_Work instructions_
Your copy should repeat the data that follows exactly and contain no image.
□ □ □ □ □ □ □
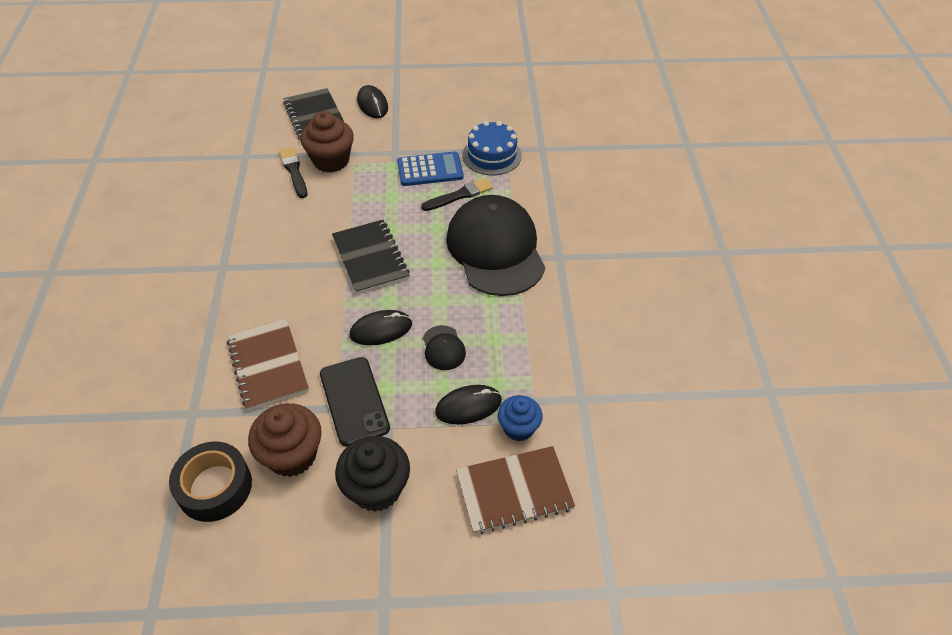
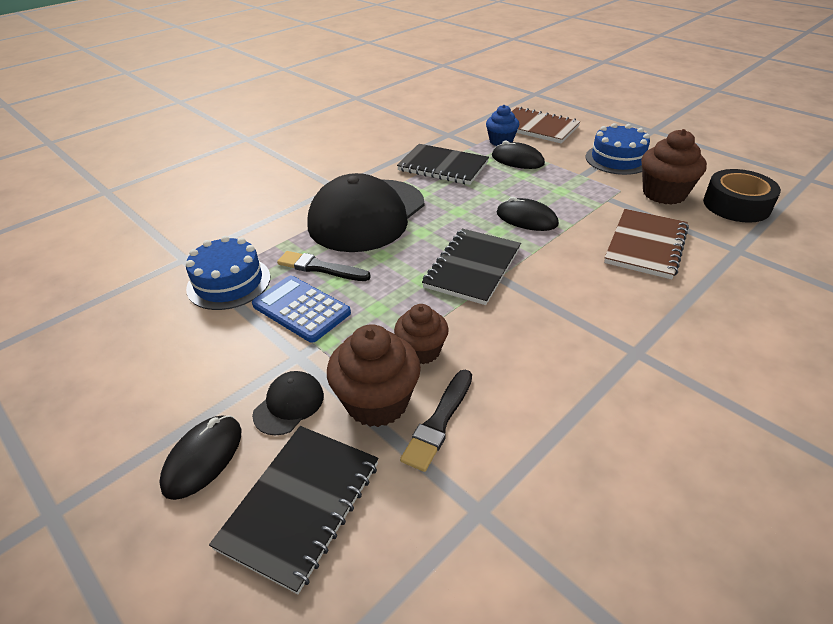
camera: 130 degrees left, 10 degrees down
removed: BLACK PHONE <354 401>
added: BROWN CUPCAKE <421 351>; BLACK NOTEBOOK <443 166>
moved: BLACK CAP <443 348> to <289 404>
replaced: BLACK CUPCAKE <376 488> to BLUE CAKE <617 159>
□ □ □ □ □ □ □
_Solution_
camera: 130 degrees left, 10 degrees down
removed: BLACK PHONE <354 401>
added: BROWN CUPCAKE <421 351>; BLACK NOTEBOOK <443 166>
moved: BLACK CAP <443 348> to <289 404>
replaced: BLACK CUPCAKE <376 488> to BLUE CAKE <617 159>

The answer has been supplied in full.